** DATA follows **

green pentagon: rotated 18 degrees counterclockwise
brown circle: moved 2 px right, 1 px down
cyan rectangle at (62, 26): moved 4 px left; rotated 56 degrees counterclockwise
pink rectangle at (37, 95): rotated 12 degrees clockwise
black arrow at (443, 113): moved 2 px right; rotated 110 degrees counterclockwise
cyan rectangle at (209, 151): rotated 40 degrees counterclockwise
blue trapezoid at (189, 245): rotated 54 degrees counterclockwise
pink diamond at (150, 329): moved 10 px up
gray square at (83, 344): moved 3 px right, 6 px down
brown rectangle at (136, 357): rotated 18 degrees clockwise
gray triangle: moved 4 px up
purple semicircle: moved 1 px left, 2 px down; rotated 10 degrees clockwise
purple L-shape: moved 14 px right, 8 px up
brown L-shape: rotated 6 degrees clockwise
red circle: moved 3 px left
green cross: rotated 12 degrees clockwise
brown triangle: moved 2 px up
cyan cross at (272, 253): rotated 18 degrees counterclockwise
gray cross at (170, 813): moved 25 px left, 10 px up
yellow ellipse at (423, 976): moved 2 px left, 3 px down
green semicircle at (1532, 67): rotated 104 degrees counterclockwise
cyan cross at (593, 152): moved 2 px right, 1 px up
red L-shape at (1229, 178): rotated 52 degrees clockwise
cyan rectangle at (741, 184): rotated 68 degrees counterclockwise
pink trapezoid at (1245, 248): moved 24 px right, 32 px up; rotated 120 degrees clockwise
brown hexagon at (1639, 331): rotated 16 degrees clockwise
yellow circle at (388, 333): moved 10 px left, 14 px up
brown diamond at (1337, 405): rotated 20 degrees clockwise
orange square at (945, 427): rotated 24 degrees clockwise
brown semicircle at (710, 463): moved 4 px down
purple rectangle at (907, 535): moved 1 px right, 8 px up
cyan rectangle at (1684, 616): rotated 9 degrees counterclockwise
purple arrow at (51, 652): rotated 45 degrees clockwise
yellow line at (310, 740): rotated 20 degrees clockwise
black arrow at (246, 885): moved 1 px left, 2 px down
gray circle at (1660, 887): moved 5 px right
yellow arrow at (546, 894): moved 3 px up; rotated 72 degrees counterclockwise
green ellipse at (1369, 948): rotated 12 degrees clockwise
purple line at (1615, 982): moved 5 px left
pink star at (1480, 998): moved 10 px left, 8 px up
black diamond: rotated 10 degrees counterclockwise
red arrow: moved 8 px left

** End of DATA **

■ EXERCISE ■
When you reach the line containing "brown diamond at" in the data above, start copying exactly, and stop after the line containing "yellow arrow at".

■ ANSWER TO THE PROBLEM ■
brown diamond at (1337, 405): rotated 20 degrees clockwise
orange square at (945, 427): rotated 24 degrees clockwise
brown semicircle at (710, 463): moved 4 px down
purple rectangle at (907, 535): moved 1 px right, 8 px up
cyan rectangle at (1684, 616): rotated 9 degrees counterclockwise
purple arrow at (51, 652): rotated 45 degrees clockwise
yellow line at (310, 740): rotated 20 degrees clockwise
black arrow at (246, 885): moved 1 px left, 2 px down
gray circle at (1660, 887): moved 5 px right
yellow arrow at (546, 894): moved 3 px up; rotated 72 degrees counterclockwise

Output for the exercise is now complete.